▶ Instructions to follow: Your answer must consist of every line from the data below that includes the word "blue".

[Source records]
BEGIN
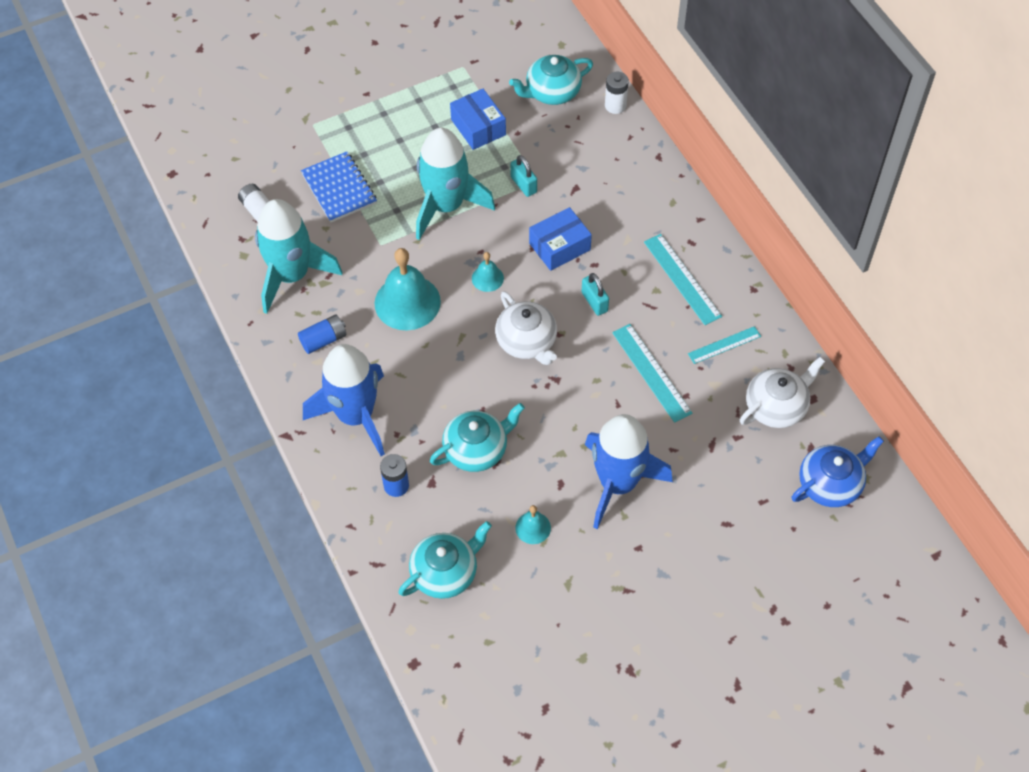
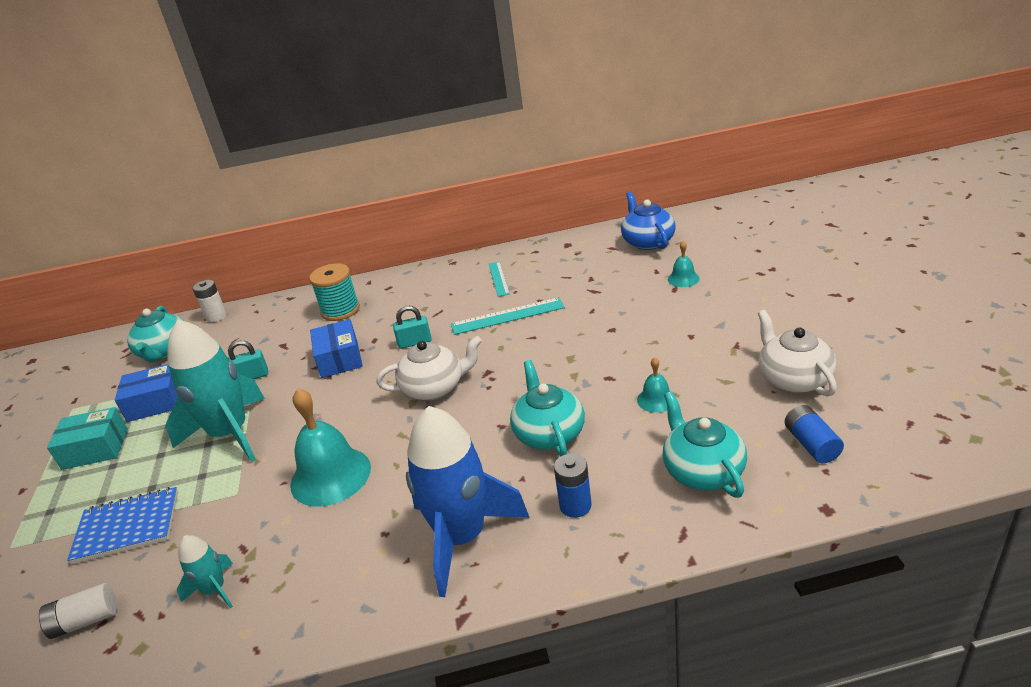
camera: 70 degrees left, 25 degrees down
(292, 275) = (215, 590): turquoise rocket -> turquoise rocket, size x0.47
(323, 340) = (335, 562): blue battery -> blue battery (811, 444)
(416, 116) = (95, 449): none -> turquoise box
(487, 278) = (342, 409): turquoise bell -> turquoise bell (683, 279)
(618, 483) = (618, 342): blue rocket -> none
(641, 214) = (340, 310): none -> turquoise spool
(682, 279) = (421, 294): turquoise ruler -> none
(776, 406) = (568, 259): white teapot -> white teapot (793, 379)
END
▶ Answer area:
(323, 340) = (335, 562): blue battery -> blue battery (811, 444)
(618, 483) = (618, 342): blue rocket -> none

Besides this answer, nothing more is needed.